### Task to complete:
Your answer should show every line of the material below that includes "mushroom".

### Given data:
|---|
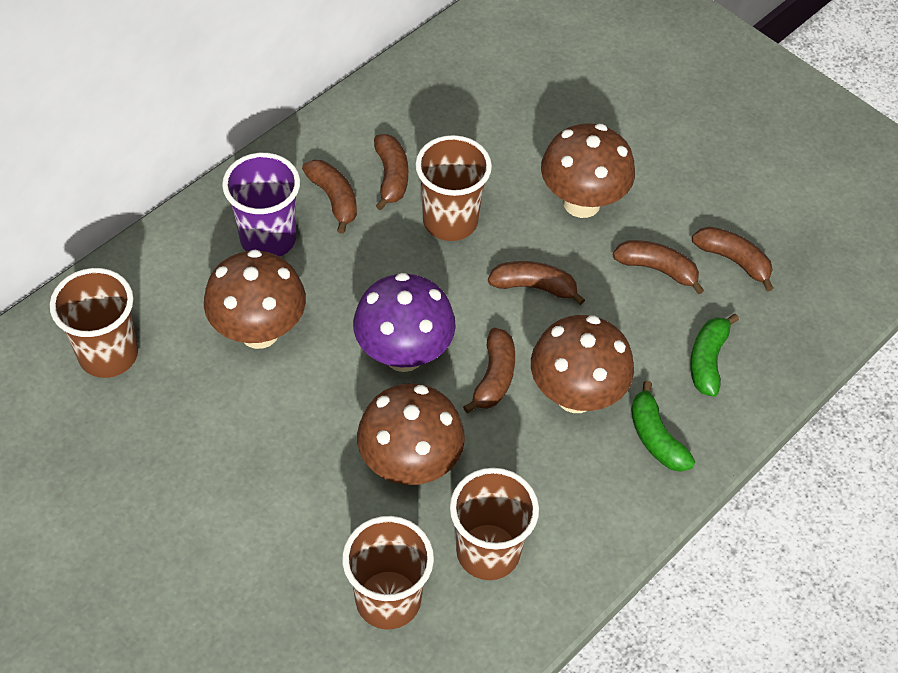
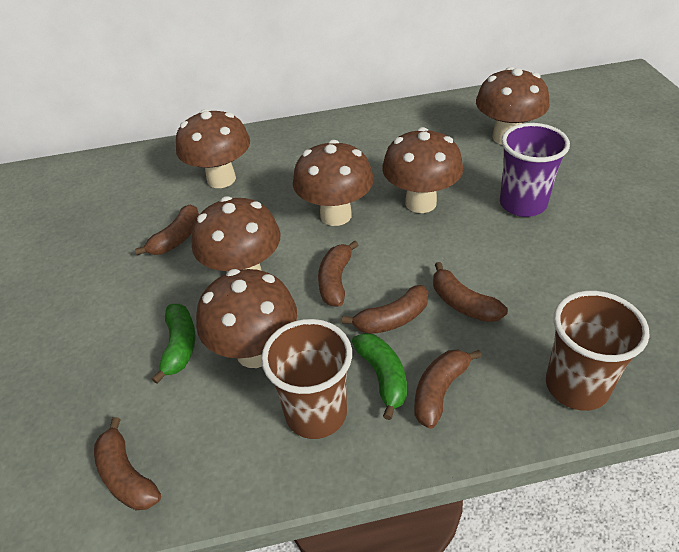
brown cup: 4 -> 2
brown mushroom: 4 -> 6
purple mushroom: 1 -> 0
|---|
### Output for this exercise:
brown mushroom: 4 -> 6
purple mushroom: 1 -> 0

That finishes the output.